[Stored items]
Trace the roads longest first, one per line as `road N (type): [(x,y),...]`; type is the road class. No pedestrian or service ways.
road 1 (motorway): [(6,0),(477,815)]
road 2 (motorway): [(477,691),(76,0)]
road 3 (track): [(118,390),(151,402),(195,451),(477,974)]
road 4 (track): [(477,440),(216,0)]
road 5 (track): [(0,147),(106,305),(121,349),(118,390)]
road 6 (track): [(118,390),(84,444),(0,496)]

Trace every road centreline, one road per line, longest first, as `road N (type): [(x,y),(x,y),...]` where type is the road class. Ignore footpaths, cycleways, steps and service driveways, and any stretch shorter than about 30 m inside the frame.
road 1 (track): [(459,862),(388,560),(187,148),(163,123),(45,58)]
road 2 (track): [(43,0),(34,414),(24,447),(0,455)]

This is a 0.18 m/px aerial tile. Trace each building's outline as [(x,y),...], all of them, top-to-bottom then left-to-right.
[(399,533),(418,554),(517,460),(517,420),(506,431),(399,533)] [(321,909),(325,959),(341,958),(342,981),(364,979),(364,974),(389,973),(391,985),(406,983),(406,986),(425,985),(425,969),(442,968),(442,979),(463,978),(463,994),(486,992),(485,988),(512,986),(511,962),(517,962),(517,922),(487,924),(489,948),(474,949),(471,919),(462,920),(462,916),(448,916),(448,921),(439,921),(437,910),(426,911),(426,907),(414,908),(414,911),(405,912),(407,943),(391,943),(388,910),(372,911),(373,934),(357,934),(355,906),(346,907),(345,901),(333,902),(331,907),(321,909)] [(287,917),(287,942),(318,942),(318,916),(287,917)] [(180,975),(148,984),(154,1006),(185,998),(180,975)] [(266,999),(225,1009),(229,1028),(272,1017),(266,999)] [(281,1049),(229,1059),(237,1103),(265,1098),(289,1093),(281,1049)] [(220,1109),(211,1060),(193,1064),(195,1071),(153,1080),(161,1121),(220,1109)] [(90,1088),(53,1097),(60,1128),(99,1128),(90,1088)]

[TASK BRIEF]
This exercise calls for every record to be restated word for word.

[SOLUTION TO THIS EXERCISE]
Trace the roads longest first, one per line as `road N (type): [(x,y),...]`; type is the road class. No pedestrian or service ways.
road 1 (motorway): [(6,0),(477,815)]
road 2 (motorway): [(477,691),(76,0)]
road 3 (track): [(118,390),(151,402),(195,451),(477,974)]
road 4 (track): [(477,440),(216,0)]
road 5 (track): [(0,147),(106,305),(121,349),(118,390)]
road 6 (track): [(118,390),(84,444),(0,496)]

Trace every road centreline, one road per line, longest first, as `road N (type): [(x,y),(x,y),...]` where type is the road class. Ignore footpaths, cycleways, steps and service driveways, and any stretch shorter than about 30 m inside the frame.
road 1 (track): [(459,862),(388,560),(187,148),(163,123),(45,58)]
road 2 (track): [(43,0),(34,414),(24,447),(0,455)]

This is a 0.18 m/px aerial tile. Trace each building's outline as [(x,y),...], all of them, top-to-bottom then left-to-right.
[(399,533),(418,554),(517,460),(517,420),(506,431),(399,533)] [(321,909),(325,959),(341,958),(342,981),(364,979),(364,974),(389,973),(391,985),(406,983),(406,986),(425,985),(425,969),(442,968),(442,979),(463,978),(463,994),(486,992),(485,988),(512,986),(511,962),(517,962),(517,922),(487,924),(489,948),(474,949),(471,919),(462,920),(462,916),(448,916),(448,921),(439,921),(437,910),(426,911),(426,907),(414,908),(414,911),(405,912),(407,943),(391,943),(388,910),(372,911),(373,934),(357,934),(355,906),(346,907),(345,901),(333,902),(331,907),(321,909)] [(287,917),(287,942),(318,942),(318,916),(287,917)] [(180,975),(148,984),(154,1006),(185,998),(180,975)] [(266,999),(225,1009),(229,1028),(272,1017),(266,999)] [(281,1049),(229,1059),(237,1103),(265,1098),(289,1093),(281,1049)] [(220,1109),(211,1060),(193,1064),(195,1071),(153,1080),(161,1121),(220,1109)] [(90,1088),(53,1097),(60,1128),(99,1128),(90,1088)]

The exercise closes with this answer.